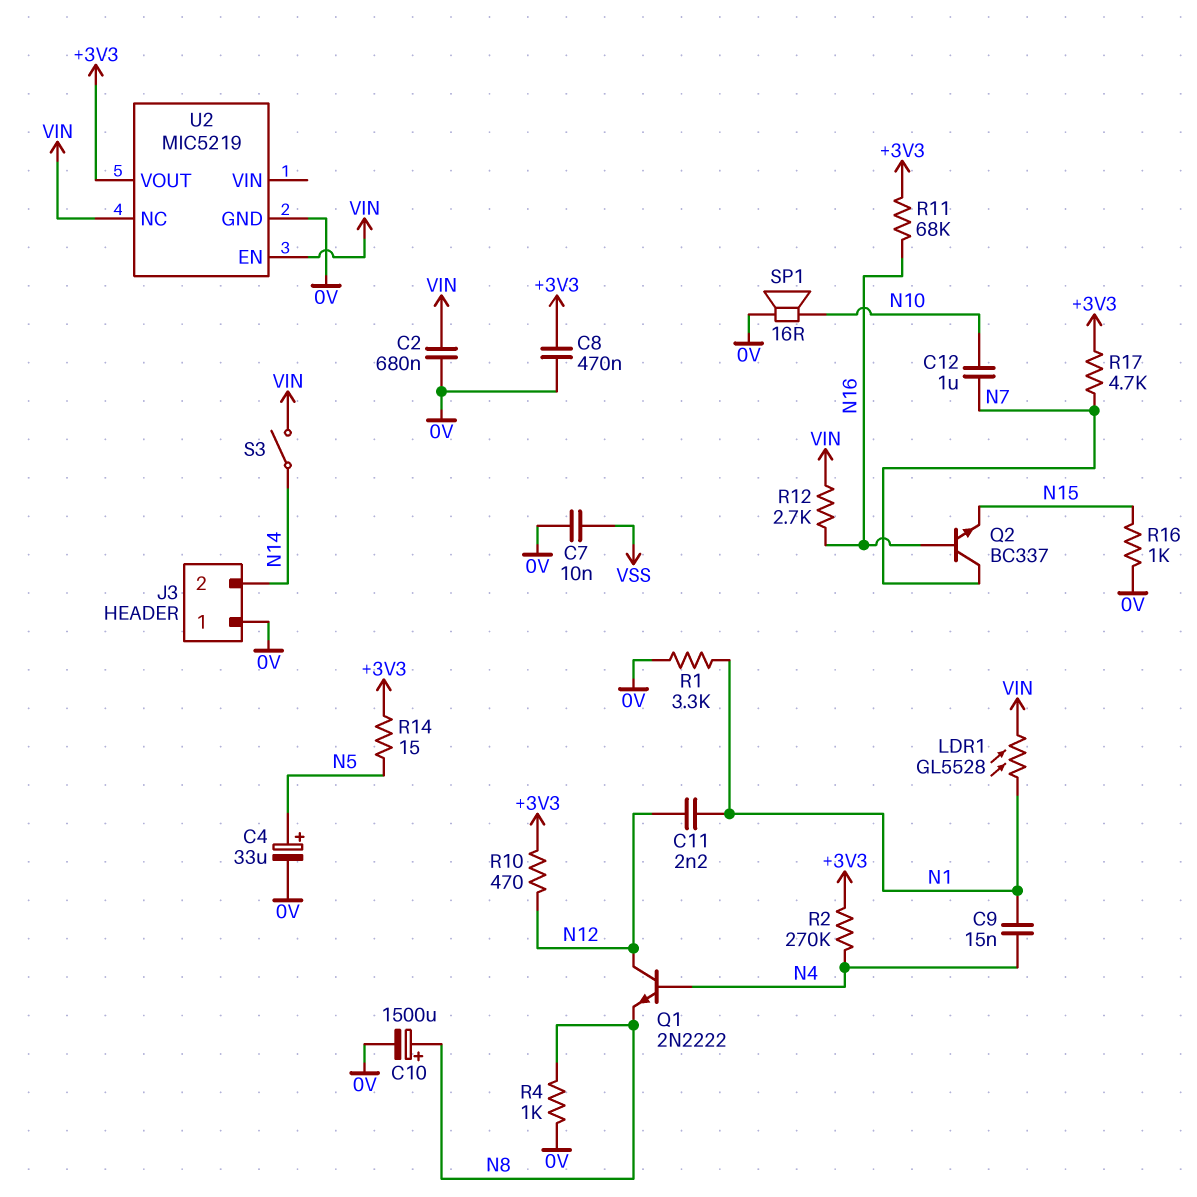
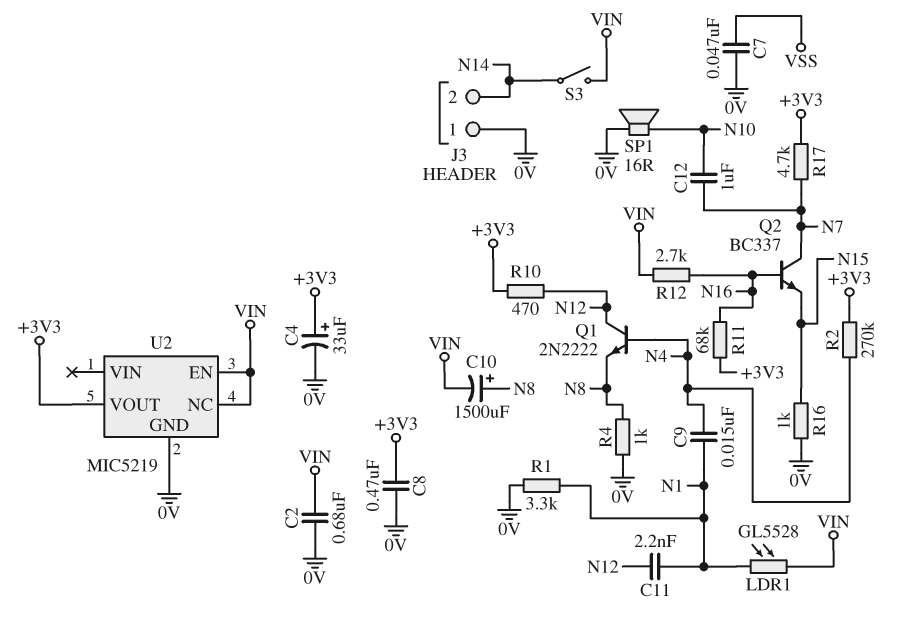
C4: 33uF (plus N5, minus 0V) -> 33uF (plus +3V3, minus 0V)
C7: 10nF (0V, VSS) -> 47nF (0V, VSS)
C10: 1500uF (plus N8, minus 0V) -> 1500uF (plus N8, minus VIN)
R14: 15 (+3V3, N5) -> none

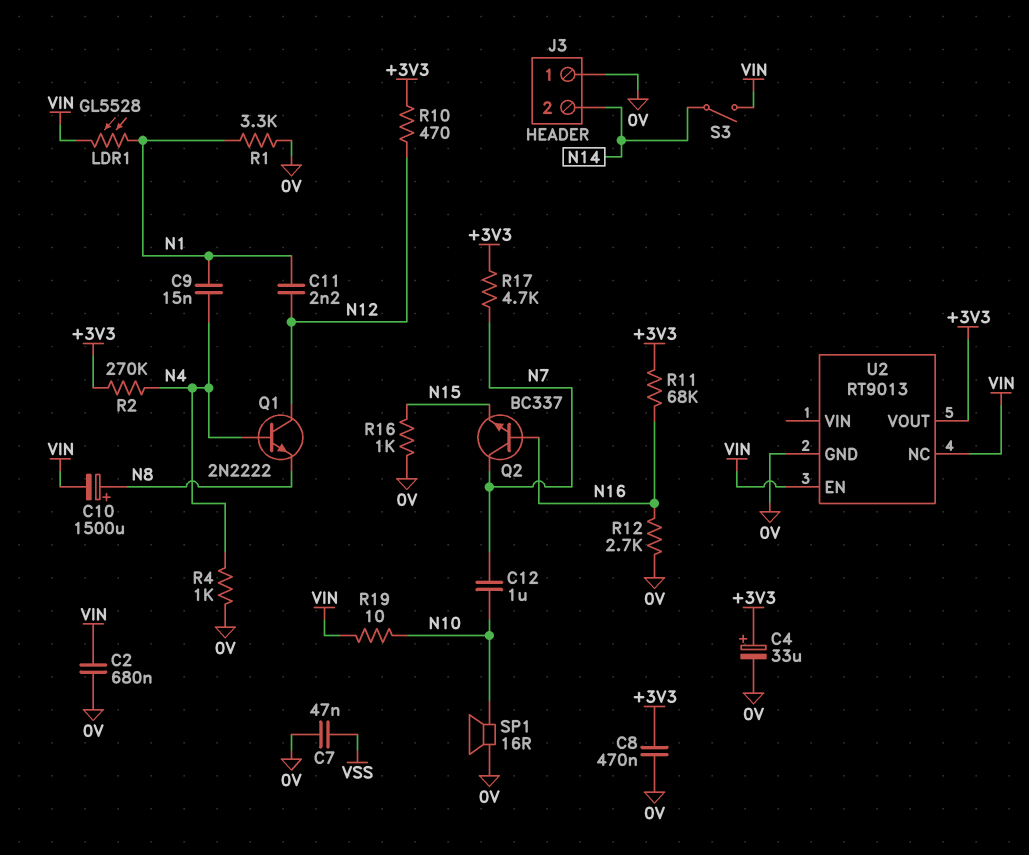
R4: 1k (0V, N8) -> 1k (0V, N4)
R12: 2.7k (N16, VIN) -> 2.7k (0V, N16)
R19: none -> 10 (N10, VIN)
U2: MIC5219 -> RT9013

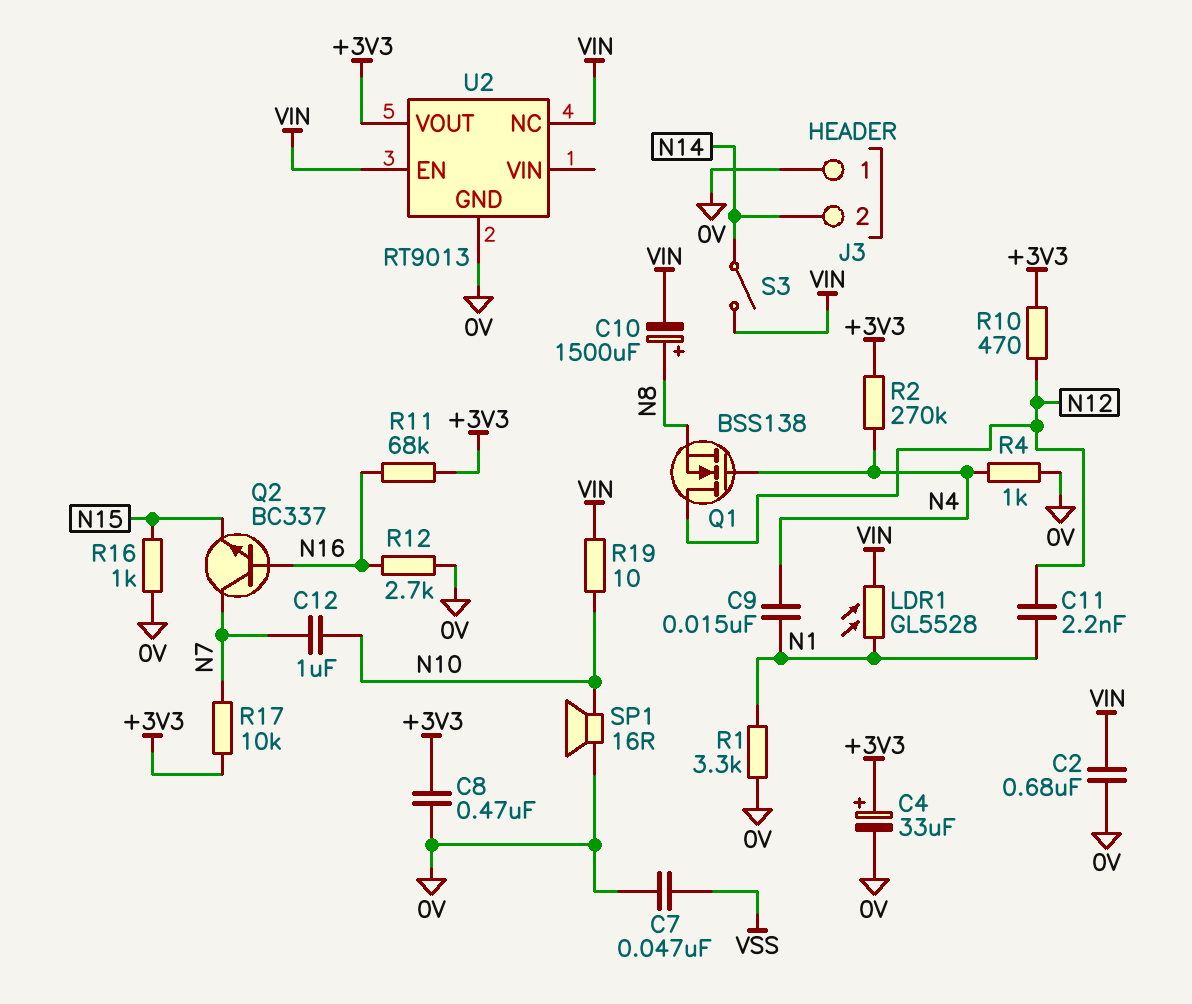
Q1: NPN 2N2222 (B N4, C N12, E N8) -> NMOS BSS138 (G N4, D N12, S N8)
R17: 4.7k (+3V3, N7) -> 10k (+3V3, N7)

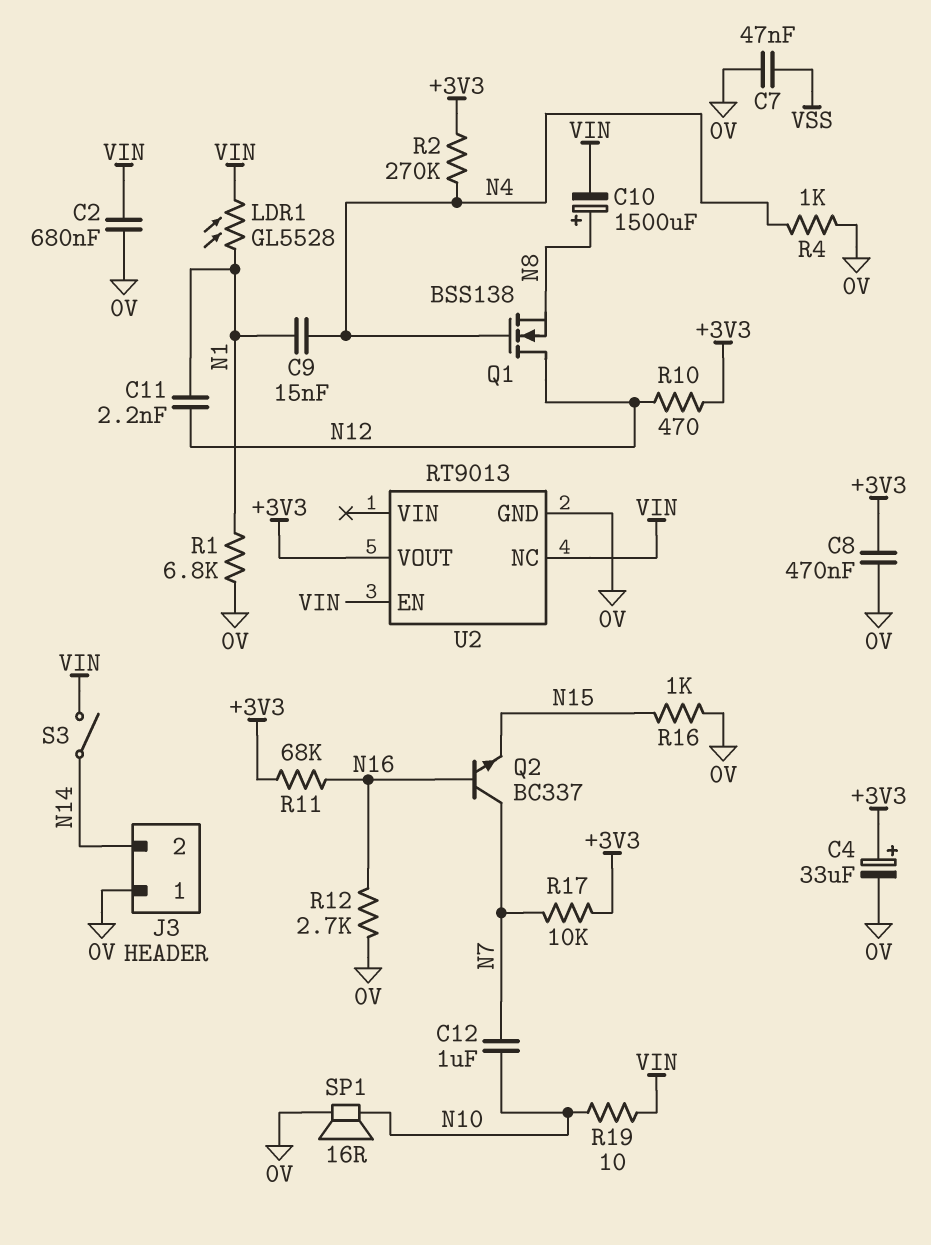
R1: 3.3k (0V, N1) -> 6.8k (0V, N1)

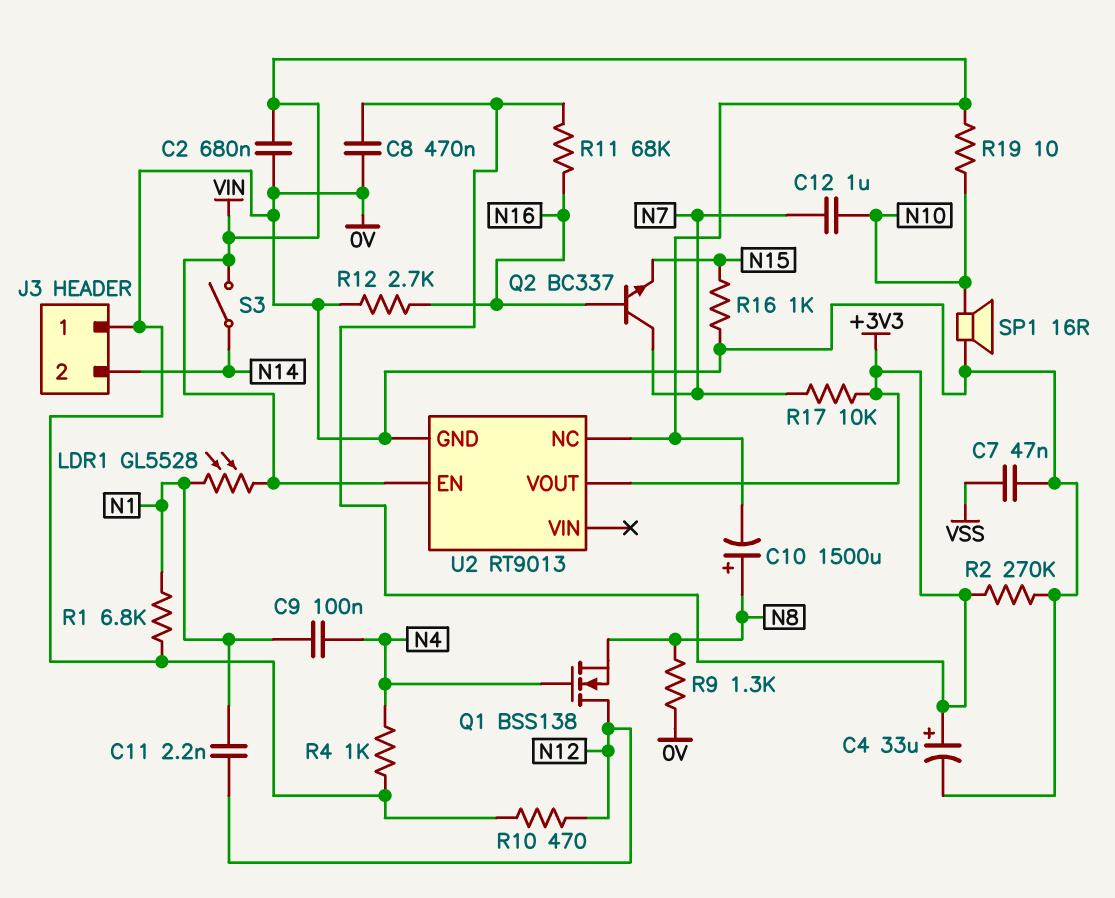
C9: 15nF (N1, N4) -> 100nF (N1, N4)
R2: 270k (+3V3, N4) -> 270k (+3V3, 0V)
R9: none -> 1.3k (0V, N8)
R10: 470 (+3V3, N12) -> 470 (0V, N12)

#####

* [TASK TO COMPLETE] Line by line and exactly, reproduce the span from the line with "R14: 15 (+3V3, N5) -> none" through the end of the data above, both ends included, with pictures left out.

* [RESPONSE FOR THIS EXERCISE]
R14: 15 (+3V3, N5) -> none

R4: 1k (0V, N8) -> 1k (0V, N4)
R12: 2.7k (N16, VIN) -> 2.7k (0V, N16)
R19: none -> 10 (N10, VIN)
U2: MIC5219 -> RT9013

Q1: NPN 2N2222 (B N4, C N12, E N8) -> NMOS BSS138 (G N4, D N12, S N8)
R17: 4.7k (+3V3, N7) -> 10k (+3V3, N7)

R1: 3.3k (0V, N1) -> 6.8k (0V, N1)

C9: 15nF (N1, N4) -> 100nF (N1, N4)
R2: 270k (+3V3, N4) -> 270k (+3V3, 0V)
R9: none -> 1.3k (0V, N8)
R10: 470 (+3V3, N12) -> 470 (0V, N12)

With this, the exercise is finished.